▸ ENTRIES SUPPLIED:
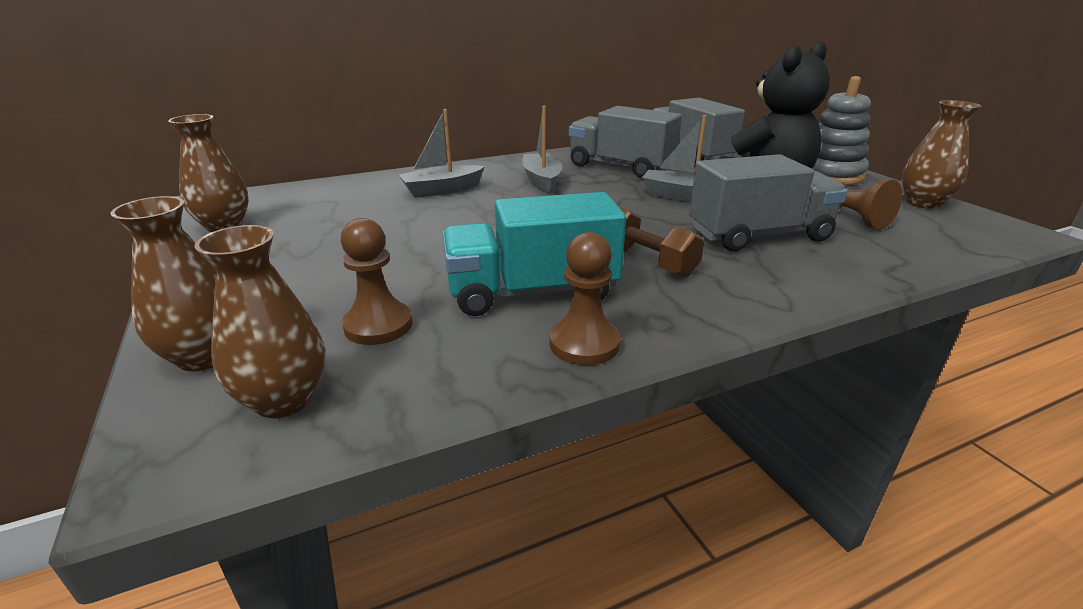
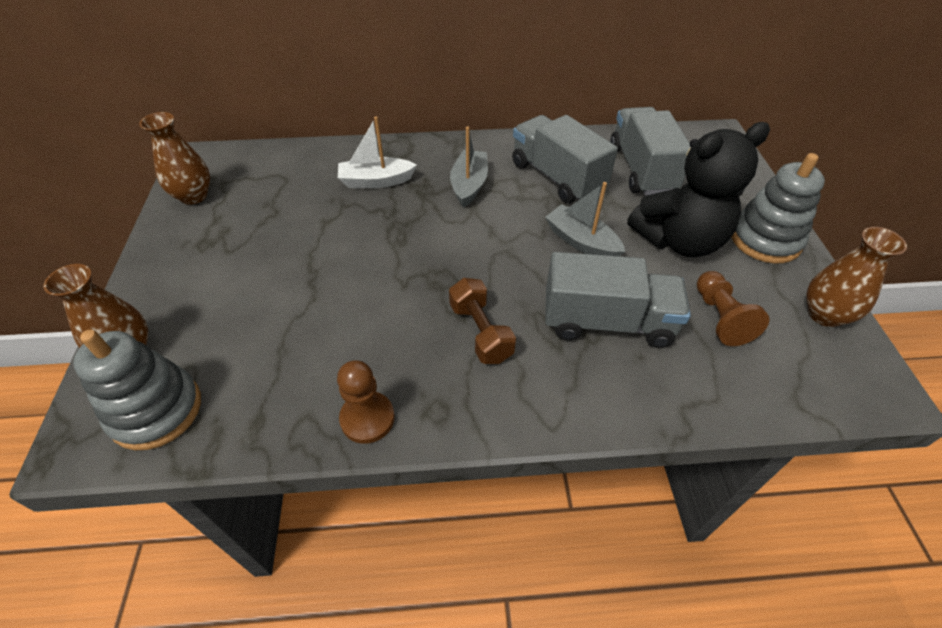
camera: 20 degrees right, 20 degrees up
(284, 399) = (156, 410): brown vase -> grey stacking toy
(378, 325) = (243, 352): brown pawn -> none
(442, 190) = (376, 181): grey boat -> white boat
(532, 292) = (367, 346): turquoise truck -> none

▸ TO DO: Check each line of the listing above, and copy it if it contains the word "brown".

▸ OUTPUT FOR THIS EXERCISE:
(284, 399) = (156, 410): brown vase -> grey stacking toy
(378, 325) = (243, 352): brown pawn -> none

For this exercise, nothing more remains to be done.